• **Data for this exercise**
*-*-*
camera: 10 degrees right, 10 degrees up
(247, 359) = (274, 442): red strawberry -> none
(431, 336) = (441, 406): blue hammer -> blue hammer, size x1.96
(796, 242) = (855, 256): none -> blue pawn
*-*-*
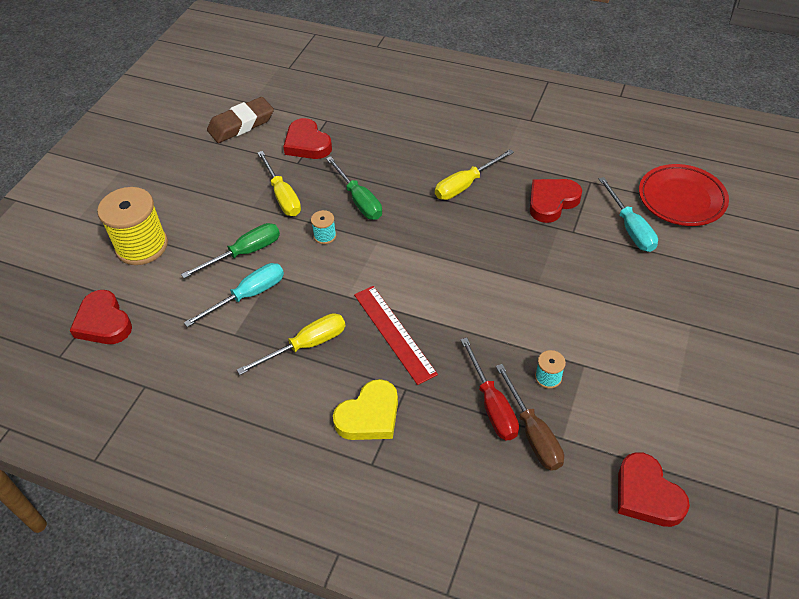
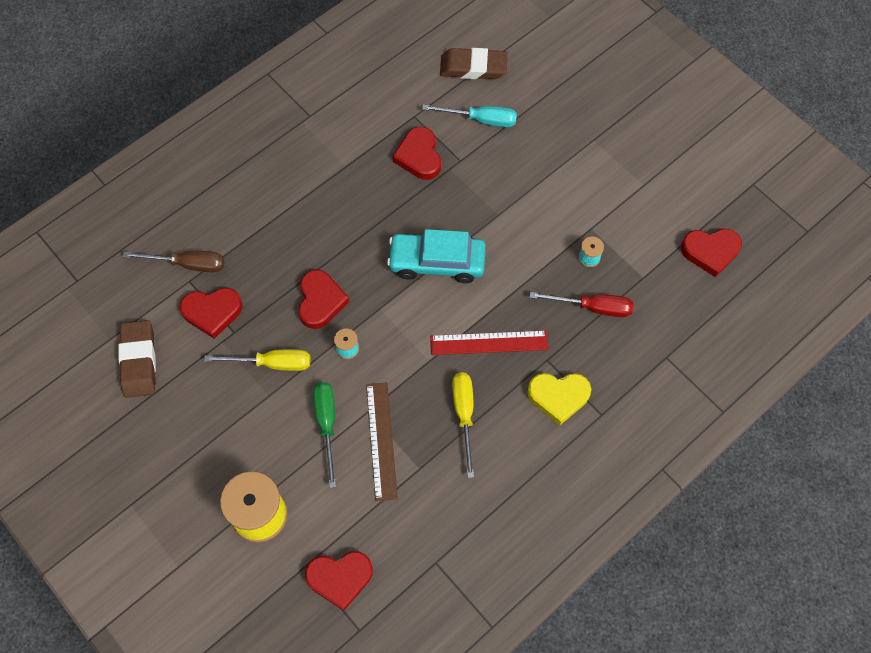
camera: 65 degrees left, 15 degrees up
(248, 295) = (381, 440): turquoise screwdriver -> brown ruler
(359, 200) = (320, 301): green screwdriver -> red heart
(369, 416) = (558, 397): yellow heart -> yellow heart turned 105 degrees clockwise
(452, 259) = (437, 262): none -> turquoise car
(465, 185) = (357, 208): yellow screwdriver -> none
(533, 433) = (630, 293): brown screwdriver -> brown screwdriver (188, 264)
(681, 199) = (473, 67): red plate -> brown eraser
*-*-*
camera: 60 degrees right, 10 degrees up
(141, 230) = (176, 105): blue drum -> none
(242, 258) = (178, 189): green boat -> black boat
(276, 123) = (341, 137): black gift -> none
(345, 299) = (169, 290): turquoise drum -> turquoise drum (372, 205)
*-*-*
Of the entries listed above, reproduce only the lines starting at the line containing "(248, 295) = (381, 440): turquoise" and ending at the line containing "(465, 185) = (357, 208): yellow". Include both, exactly as they stand.

(248, 295) = (381, 440): turquoise screwdriver -> brown ruler
(359, 200) = (320, 301): green screwdriver -> red heart
(369, 416) = (558, 397): yellow heart -> yellow heart turned 105 degrees clockwise
(452, 259) = (437, 262): none -> turquoise car
(465, 185) = (357, 208): yellow screwdriver -> none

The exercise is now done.